:: WHAT THE TASK ASKS ::
The lines to reproduce from the material below are those from the one containing "brown bucket: 3 -> 1" through the one containing "white hourglass: 2 -> 3", both included; write them out exactly and add nothing.

:: MATERIAL PROVIDED ::

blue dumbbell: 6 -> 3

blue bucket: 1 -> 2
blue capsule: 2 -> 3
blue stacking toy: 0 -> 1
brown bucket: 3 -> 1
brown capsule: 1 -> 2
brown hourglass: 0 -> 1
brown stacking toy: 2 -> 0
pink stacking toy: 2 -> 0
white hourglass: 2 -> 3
* * *
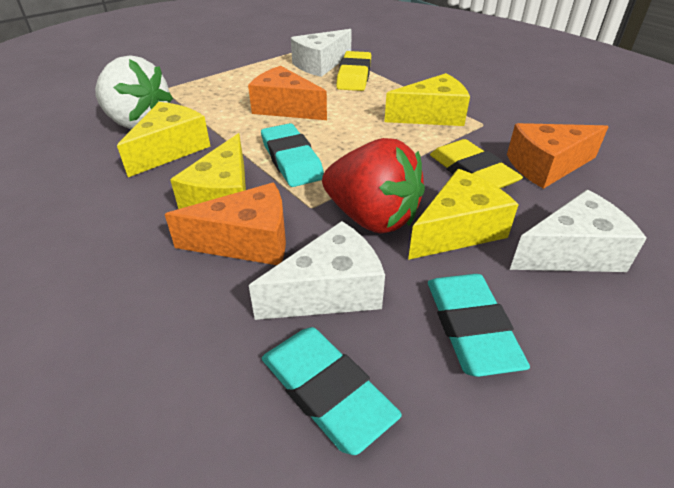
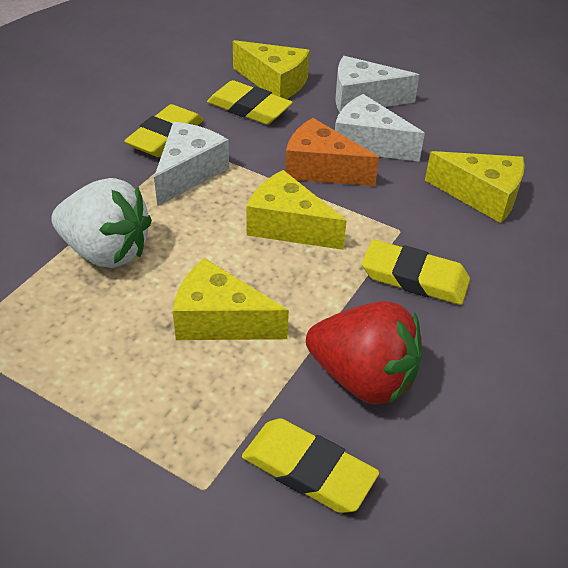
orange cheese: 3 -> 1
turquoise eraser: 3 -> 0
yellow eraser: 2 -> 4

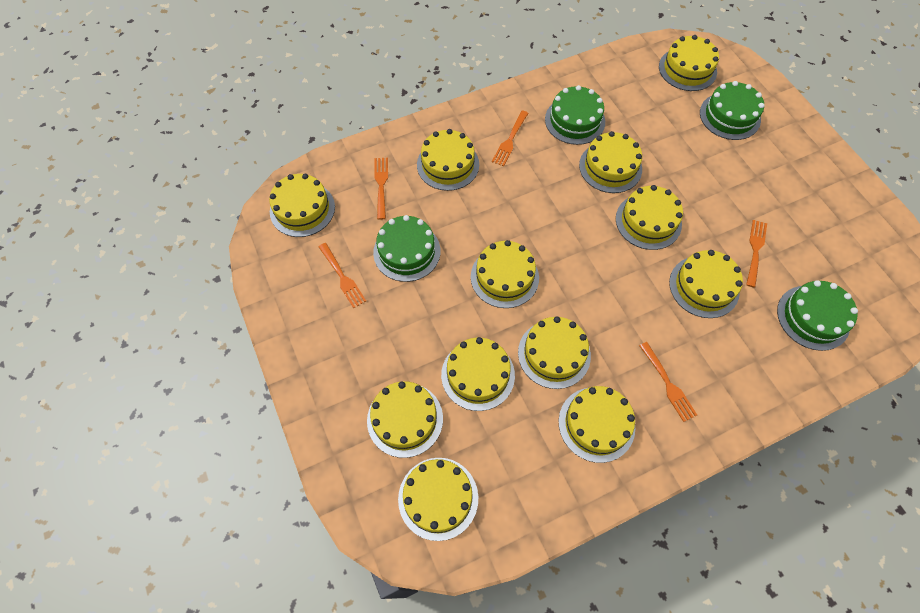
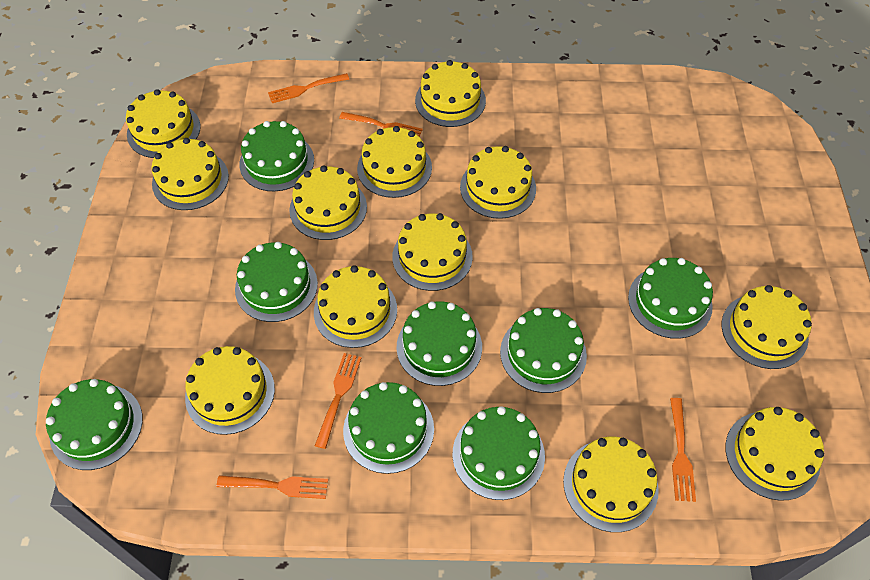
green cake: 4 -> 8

:: EXERCISE SOLUTION ::
brown bucket: 3 -> 1
brown capsule: 1 -> 2
brown hourglass: 0 -> 1
brown stacking toy: 2 -> 0
pink stacking toy: 2 -> 0
white hourglass: 2 -> 3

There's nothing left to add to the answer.